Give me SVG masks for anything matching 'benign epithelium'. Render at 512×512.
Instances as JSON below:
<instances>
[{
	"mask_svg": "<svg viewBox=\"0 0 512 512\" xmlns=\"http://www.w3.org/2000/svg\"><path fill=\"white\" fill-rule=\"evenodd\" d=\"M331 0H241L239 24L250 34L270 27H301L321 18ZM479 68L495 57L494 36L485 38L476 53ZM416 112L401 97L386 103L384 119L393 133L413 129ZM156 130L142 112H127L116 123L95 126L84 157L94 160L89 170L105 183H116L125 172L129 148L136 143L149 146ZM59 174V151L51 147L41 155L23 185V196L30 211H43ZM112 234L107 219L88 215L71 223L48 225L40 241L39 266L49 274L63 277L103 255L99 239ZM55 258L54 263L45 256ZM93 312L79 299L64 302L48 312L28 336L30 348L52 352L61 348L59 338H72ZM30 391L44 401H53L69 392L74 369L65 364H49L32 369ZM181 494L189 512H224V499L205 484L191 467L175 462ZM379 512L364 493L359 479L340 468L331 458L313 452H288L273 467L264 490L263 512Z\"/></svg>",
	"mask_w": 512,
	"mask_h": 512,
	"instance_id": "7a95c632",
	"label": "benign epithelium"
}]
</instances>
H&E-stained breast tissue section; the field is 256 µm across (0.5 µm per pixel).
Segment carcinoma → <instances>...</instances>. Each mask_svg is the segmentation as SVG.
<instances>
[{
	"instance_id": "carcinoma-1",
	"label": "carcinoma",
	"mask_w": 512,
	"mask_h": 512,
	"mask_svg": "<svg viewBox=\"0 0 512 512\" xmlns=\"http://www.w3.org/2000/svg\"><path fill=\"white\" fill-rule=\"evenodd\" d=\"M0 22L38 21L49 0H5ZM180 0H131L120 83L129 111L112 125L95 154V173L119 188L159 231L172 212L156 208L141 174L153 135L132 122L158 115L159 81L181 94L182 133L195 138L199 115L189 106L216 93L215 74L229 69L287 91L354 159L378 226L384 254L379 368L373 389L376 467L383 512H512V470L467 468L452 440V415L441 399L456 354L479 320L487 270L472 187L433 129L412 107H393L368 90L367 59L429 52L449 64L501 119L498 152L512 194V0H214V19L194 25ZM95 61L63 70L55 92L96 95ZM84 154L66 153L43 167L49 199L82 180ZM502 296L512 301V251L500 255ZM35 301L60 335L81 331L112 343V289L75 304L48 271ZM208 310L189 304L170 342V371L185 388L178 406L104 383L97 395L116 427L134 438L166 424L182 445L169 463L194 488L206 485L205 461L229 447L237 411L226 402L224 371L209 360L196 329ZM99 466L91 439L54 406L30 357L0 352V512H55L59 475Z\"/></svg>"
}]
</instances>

-.-.-

Stated problem: From the line containing "Segment carcinoma →" through the closing line of the material above, return every line exactly and omit all others.

Answer to this exercise:
Segment carcinoma → <instances>...</instances>. Each mask_svg is the segmentation as SVG.
<instances>
[{
	"instance_id": "carcinoma-1",
	"label": "carcinoma",
	"mask_w": 512,
	"mask_h": 512,
	"mask_svg": "<svg viewBox=\"0 0 512 512\" xmlns=\"http://www.w3.org/2000/svg\"><path fill=\"white\" fill-rule=\"evenodd\" d=\"M0 22L38 21L49 0H5ZM180 0H131L120 83L129 111L112 125L95 154V173L119 188L159 231L172 212L156 208L141 174L153 135L132 122L158 115L159 81L181 94L182 133L195 138L199 115L189 106L216 93L215 74L229 69L287 91L354 159L378 226L384 254L379 368L373 389L376 467L383 512H512V470L467 468L452 440V415L441 399L456 354L479 320L487 270L472 187L433 129L412 107H393L368 90L367 59L429 52L449 64L501 119L498 152L512 194V0H214V19L194 25ZM95 61L63 70L55 92L96 95ZM84 154L66 153L43 167L49 199L82 180ZM502 296L512 301V251L500 255ZM35 301L60 335L81 331L112 343V289L75 304L48 271ZM208 310L189 304L170 342V371L185 388L178 406L104 383L97 395L116 427L134 438L166 424L182 445L169 463L194 488L206 485L205 461L229 447L237 411L226 402L224 371L209 360L196 329ZM99 466L91 439L54 406L30 357L0 352V512H55L59 475Z\"/></svg>"
}]
</instances>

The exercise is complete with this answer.